= Your goal =
Please transcribe the records precisely; pictures stay out of your copy.

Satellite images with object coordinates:

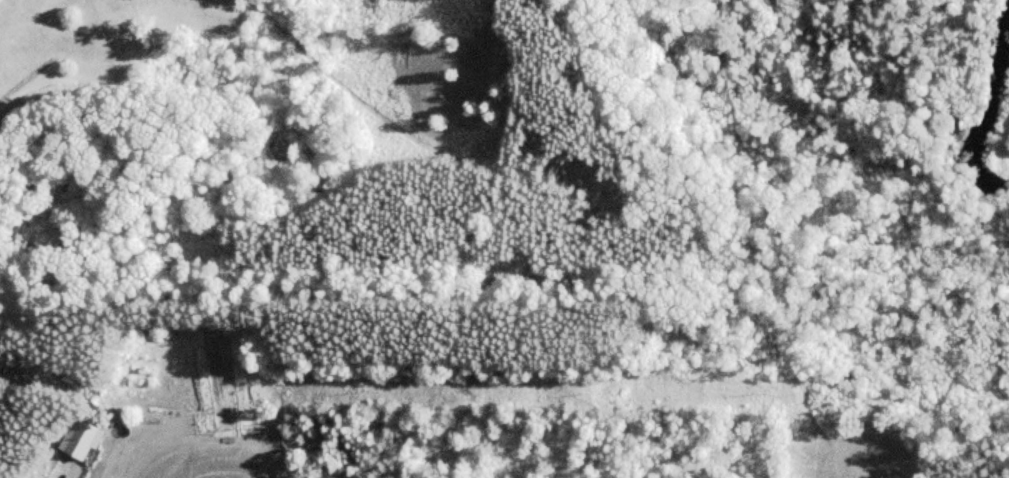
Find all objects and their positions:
river: (990, 112)
building: (91, 440)

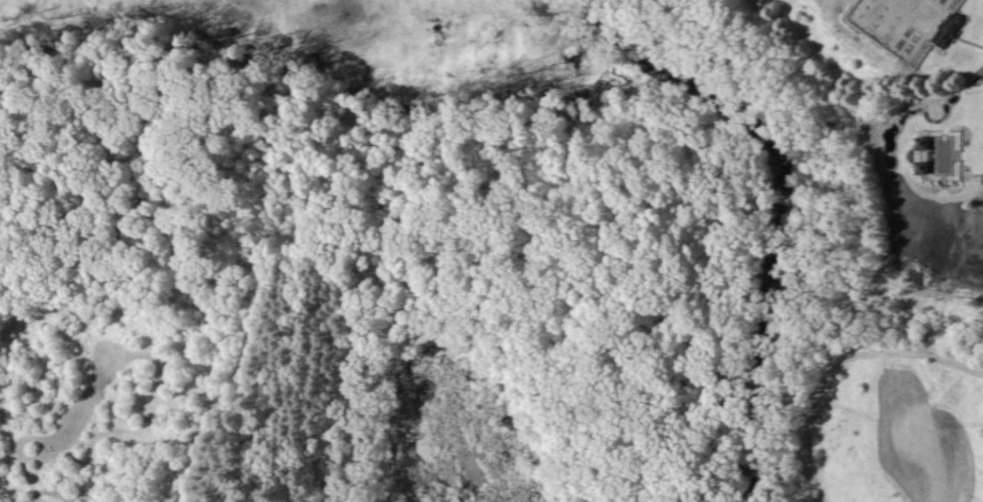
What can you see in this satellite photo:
building: (948, 29)
building: (926, 154)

= Exercise solution =
Find all objects and their positions:
river: (990, 112)
building: (91, 440)

What can you see in this satellite photo:
building: (948, 29)
building: (926, 154)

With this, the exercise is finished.